What you should do
From the listing below, copy every line with the word "cyan".

** Opening Extracted data block **

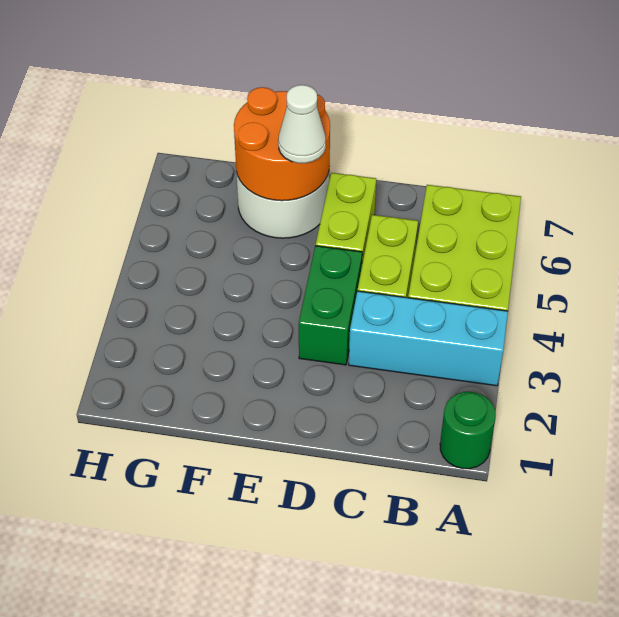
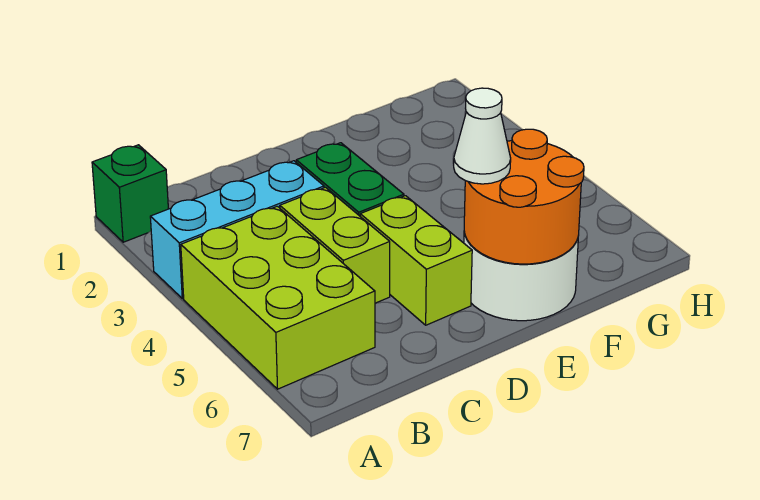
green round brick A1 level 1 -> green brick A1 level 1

** Closing Extracted data block **
** Opening Extracted data block **

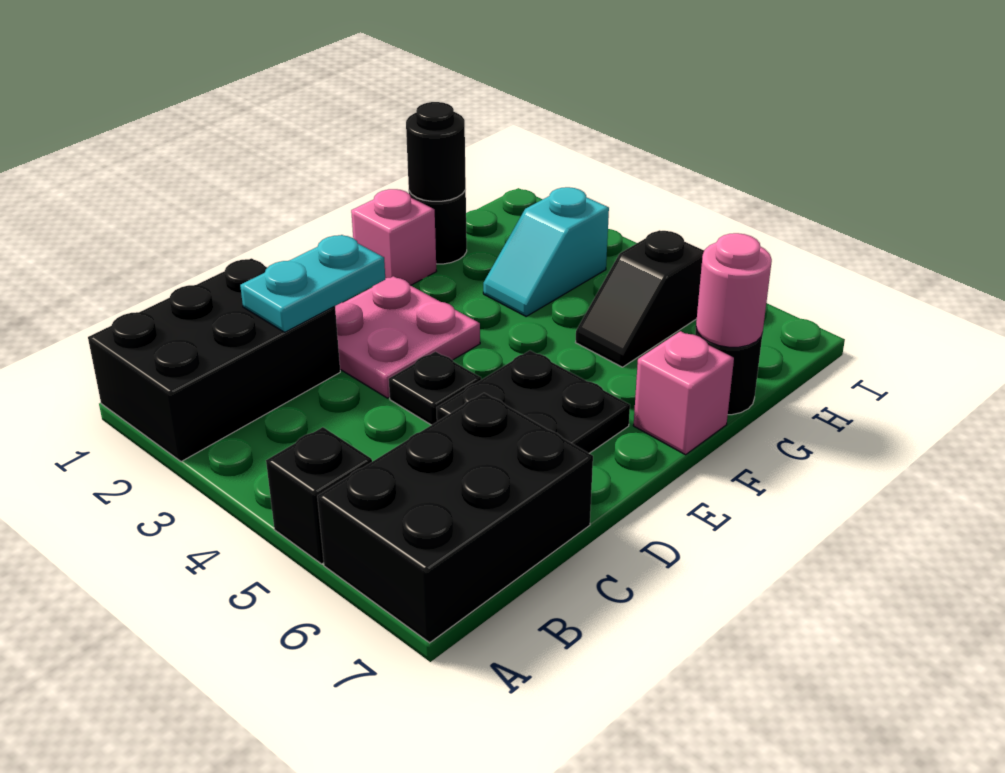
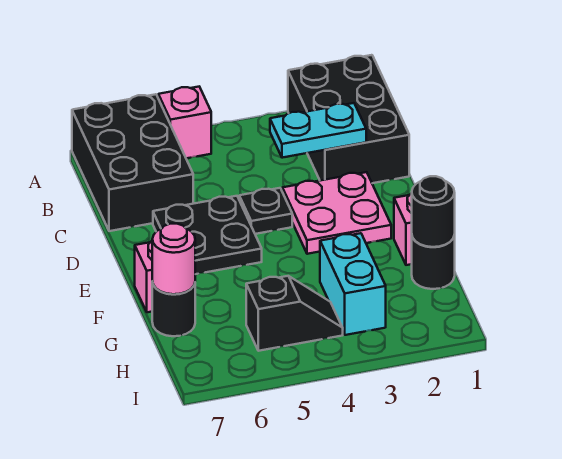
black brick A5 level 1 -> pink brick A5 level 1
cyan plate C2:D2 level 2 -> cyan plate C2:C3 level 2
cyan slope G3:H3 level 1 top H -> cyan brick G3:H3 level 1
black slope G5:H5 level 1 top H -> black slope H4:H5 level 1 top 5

** Closing Extracted data block **
** Opening Extracted data block **

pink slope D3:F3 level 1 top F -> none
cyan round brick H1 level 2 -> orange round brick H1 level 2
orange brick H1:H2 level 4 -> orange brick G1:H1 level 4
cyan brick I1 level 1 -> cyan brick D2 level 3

** Closing Extracted data block **

Task solution
cyan plate C2:D2 level 2 -> cyan plate C2:C3 level 2
cyan slope G3:H3 level 1 top H -> cyan brick G3:H3 level 1
cyan round brick H1 level 2 -> orange round brick H1 level 2
cyan brick I1 level 1 -> cyan brick D2 level 3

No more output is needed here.